WHAT IS BEING ASKED ▸ Repeat each line of the records below exactly.

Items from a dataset
╭──
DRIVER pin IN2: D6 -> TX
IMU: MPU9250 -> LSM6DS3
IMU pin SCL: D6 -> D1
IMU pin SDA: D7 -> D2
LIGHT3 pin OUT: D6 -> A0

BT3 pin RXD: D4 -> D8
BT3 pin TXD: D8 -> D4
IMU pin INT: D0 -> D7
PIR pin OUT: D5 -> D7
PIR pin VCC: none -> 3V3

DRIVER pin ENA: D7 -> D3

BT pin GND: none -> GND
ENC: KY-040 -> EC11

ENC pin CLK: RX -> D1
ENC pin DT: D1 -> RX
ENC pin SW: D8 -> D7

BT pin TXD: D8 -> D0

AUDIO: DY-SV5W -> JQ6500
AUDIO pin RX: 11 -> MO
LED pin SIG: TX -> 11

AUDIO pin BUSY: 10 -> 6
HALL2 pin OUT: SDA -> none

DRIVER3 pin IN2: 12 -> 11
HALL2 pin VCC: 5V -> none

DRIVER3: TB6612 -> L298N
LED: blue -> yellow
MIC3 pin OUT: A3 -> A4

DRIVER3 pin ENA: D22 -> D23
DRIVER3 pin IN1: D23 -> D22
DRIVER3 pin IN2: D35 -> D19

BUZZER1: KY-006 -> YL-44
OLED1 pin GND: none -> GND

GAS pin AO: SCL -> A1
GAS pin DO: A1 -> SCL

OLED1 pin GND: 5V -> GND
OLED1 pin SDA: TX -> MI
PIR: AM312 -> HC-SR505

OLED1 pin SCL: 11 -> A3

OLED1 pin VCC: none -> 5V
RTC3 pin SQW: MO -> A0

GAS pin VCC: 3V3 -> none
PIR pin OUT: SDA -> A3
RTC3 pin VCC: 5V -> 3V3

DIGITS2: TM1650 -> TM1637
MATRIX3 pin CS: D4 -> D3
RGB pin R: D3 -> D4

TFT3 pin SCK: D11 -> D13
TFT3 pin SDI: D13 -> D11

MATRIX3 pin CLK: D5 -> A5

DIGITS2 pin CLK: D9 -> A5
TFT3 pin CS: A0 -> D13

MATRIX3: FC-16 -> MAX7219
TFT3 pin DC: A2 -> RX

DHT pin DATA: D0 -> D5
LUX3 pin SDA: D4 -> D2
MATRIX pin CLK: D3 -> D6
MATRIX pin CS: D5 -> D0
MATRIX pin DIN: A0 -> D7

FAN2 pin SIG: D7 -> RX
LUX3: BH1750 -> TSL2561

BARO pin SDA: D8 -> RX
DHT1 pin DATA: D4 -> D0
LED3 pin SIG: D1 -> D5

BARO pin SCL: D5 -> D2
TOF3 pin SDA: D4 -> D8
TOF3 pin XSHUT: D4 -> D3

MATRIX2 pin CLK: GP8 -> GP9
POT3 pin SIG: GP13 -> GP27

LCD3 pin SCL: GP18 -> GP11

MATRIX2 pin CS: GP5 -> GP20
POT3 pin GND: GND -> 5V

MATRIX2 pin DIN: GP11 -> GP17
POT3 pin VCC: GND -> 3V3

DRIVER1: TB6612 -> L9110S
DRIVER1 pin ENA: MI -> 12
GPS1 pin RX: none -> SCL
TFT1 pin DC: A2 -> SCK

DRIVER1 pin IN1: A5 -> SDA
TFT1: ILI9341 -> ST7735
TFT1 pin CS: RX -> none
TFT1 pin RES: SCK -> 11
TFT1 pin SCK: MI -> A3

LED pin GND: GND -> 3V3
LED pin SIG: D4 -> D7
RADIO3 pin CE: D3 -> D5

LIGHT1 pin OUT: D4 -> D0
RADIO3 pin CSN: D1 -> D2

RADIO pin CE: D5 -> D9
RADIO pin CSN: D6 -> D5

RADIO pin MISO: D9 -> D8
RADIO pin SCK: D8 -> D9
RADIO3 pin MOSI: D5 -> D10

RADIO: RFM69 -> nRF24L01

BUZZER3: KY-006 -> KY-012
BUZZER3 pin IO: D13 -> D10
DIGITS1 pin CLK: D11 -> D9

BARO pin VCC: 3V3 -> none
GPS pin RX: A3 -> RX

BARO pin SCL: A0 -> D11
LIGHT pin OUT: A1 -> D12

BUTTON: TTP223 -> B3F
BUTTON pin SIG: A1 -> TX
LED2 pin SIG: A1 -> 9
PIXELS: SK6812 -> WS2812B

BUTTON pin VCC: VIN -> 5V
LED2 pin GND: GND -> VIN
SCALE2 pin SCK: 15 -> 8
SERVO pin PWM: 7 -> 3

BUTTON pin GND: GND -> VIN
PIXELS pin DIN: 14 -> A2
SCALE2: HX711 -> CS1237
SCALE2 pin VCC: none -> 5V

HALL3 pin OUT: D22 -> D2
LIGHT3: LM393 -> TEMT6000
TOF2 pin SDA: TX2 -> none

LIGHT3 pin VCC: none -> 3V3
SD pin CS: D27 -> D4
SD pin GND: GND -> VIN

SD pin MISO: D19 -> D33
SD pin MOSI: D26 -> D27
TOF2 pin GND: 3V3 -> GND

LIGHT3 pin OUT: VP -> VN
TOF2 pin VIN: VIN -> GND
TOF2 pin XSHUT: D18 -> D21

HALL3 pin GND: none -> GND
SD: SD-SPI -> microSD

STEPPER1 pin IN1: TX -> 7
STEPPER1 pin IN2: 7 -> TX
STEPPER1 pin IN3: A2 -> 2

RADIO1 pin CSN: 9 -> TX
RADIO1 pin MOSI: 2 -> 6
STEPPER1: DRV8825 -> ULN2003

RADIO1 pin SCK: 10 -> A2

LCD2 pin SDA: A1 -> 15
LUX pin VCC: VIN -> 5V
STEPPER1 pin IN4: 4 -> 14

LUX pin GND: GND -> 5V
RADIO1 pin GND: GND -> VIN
╰──
EXERCISE SOLUTION ▸
DRIVER pin IN2: D6 -> TX
IMU: MPU9250 -> LSM6DS3
IMU pin SCL: D6 -> D1
IMU pin SDA: D7 -> D2
LIGHT3 pin OUT: D6 -> A0

BT3 pin RXD: D4 -> D8
BT3 pin TXD: D8 -> D4
IMU pin INT: D0 -> D7
PIR pin OUT: D5 -> D7
PIR pin VCC: none -> 3V3

DRIVER pin ENA: D7 -> D3

BT pin GND: none -> GND
ENC: KY-040 -> EC11

ENC pin CLK: RX -> D1
ENC pin DT: D1 -> RX
ENC pin SW: D8 -> D7

BT pin TXD: D8 -> D0

AUDIO: DY-SV5W -> JQ6500
AUDIO pin RX: 11 -> MO
LED pin SIG: TX -> 11

AUDIO pin BUSY: 10 -> 6
HALL2 pin OUT: SDA -> none

DRIVER3 pin IN2: 12 -> 11
HALL2 pin VCC: 5V -> none

DRIVER3: TB6612 -> L298N
LED: blue -> yellow
MIC3 pin OUT: A3 -> A4

DRIVER3 pin ENA: D22 -> D23
DRIVER3 pin IN1: D23 -> D22
DRIVER3 pin IN2: D35 -> D19

BUZZER1: KY-006 -> YL-44
OLED1 pin GND: none -> GND

GAS pin AO: SCL -> A1
GAS pin DO: A1 -> SCL

OLED1 pin GND: 5V -> GND
OLED1 pin SDA: TX -> MI
PIR: AM312 -> HC-SR505

OLED1 pin SCL: 11 -> A3

OLED1 pin VCC: none -> 5V
RTC3 pin SQW: MO -> A0

GAS pin VCC: 3V3 -> none
PIR pin OUT: SDA -> A3
RTC3 pin VCC: 5V -> 3V3

DIGITS2: TM1650 -> TM1637
MATRIX3 pin CS: D4 -> D3
RGB pin R: D3 -> D4

TFT3 pin SCK: D11 -> D13
TFT3 pin SDI: D13 -> D11

MATRIX3 pin CLK: D5 -> A5

DIGITS2 pin CLK: D9 -> A5
TFT3 pin CS: A0 -> D13

MATRIX3: FC-16 -> MAX7219
TFT3 pin DC: A2 -> RX

DHT pin DATA: D0 -> D5
LUX3 pin SDA: D4 -> D2
MATRIX pin CLK: D3 -> D6
MATRIX pin CS: D5 -> D0
MATRIX pin DIN: A0 -> D7

FAN2 pin SIG: D7 -> RX
LUX3: BH1750 -> TSL2561

BARO pin SDA: D8 -> RX
DHT1 pin DATA: D4 -> D0
LED3 pin SIG: D1 -> D5

BARO pin SCL: D5 -> D2
TOF3 pin SDA: D4 -> D8
TOF3 pin XSHUT: D4 -> D3

MATRIX2 pin CLK: GP8 -> GP9
POT3 pin SIG: GP13 -> GP27

LCD3 pin SCL: GP18 -> GP11

MATRIX2 pin CS: GP5 -> GP20
POT3 pin GND: GND -> 5V

MATRIX2 pin DIN: GP11 -> GP17
POT3 pin VCC: GND -> 3V3

DRIVER1: TB6612 -> L9110S
DRIVER1 pin ENA: MI -> 12
GPS1 pin RX: none -> SCL
TFT1 pin DC: A2 -> SCK

DRIVER1 pin IN1: A5 -> SDA
TFT1: ILI9341 -> ST7735
TFT1 pin CS: RX -> none
TFT1 pin RES: SCK -> 11
TFT1 pin SCK: MI -> A3

LED pin GND: GND -> 3V3
LED pin SIG: D4 -> D7
RADIO3 pin CE: D3 -> D5

LIGHT1 pin OUT: D4 -> D0
RADIO3 pin CSN: D1 -> D2

RADIO pin CE: D5 -> D9
RADIO pin CSN: D6 -> D5

RADIO pin MISO: D9 -> D8
RADIO pin SCK: D8 -> D9
RADIO3 pin MOSI: D5 -> D10

RADIO: RFM69 -> nRF24L01

BUZZER3: KY-006 -> KY-012
BUZZER3 pin IO: D13 -> D10
DIGITS1 pin CLK: D11 -> D9

BARO pin VCC: 3V3 -> none
GPS pin RX: A3 -> RX

BARO pin SCL: A0 -> D11
LIGHT pin OUT: A1 -> D12

BUTTON: TTP223 -> B3F
BUTTON pin SIG: A1 -> TX
LED2 pin SIG: A1 -> 9
PIXELS: SK6812 -> WS2812B

BUTTON pin VCC: VIN -> 5V
LED2 pin GND: GND -> VIN
SCALE2 pin SCK: 15 -> 8
SERVO pin PWM: 7 -> 3

BUTTON pin GND: GND -> VIN
PIXELS pin DIN: 14 -> A2
SCALE2: HX711 -> CS1237
SCALE2 pin VCC: none -> 5V

HALL3 pin OUT: D22 -> D2
LIGHT3: LM393 -> TEMT6000
TOF2 pin SDA: TX2 -> none

LIGHT3 pin VCC: none -> 3V3
SD pin CS: D27 -> D4
SD pin GND: GND -> VIN

SD pin MISO: D19 -> D33
SD pin MOSI: D26 -> D27
TOF2 pin GND: 3V3 -> GND

LIGHT3 pin OUT: VP -> VN
TOF2 pin VIN: VIN -> GND
TOF2 pin XSHUT: D18 -> D21

HALL3 pin GND: none -> GND
SD: SD-SPI -> microSD

STEPPER1 pin IN1: TX -> 7
STEPPER1 pin IN2: 7 -> TX
STEPPER1 pin IN3: A2 -> 2

RADIO1 pin CSN: 9 -> TX
RADIO1 pin MOSI: 2 -> 6
STEPPER1: DRV8825 -> ULN2003

RADIO1 pin SCK: 10 -> A2

LCD2 pin SDA: A1 -> 15
LUX pin VCC: VIN -> 5V
STEPPER1 pin IN4: 4 -> 14

LUX pin GND: GND -> 5V
RADIO1 pin GND: GND -> VIN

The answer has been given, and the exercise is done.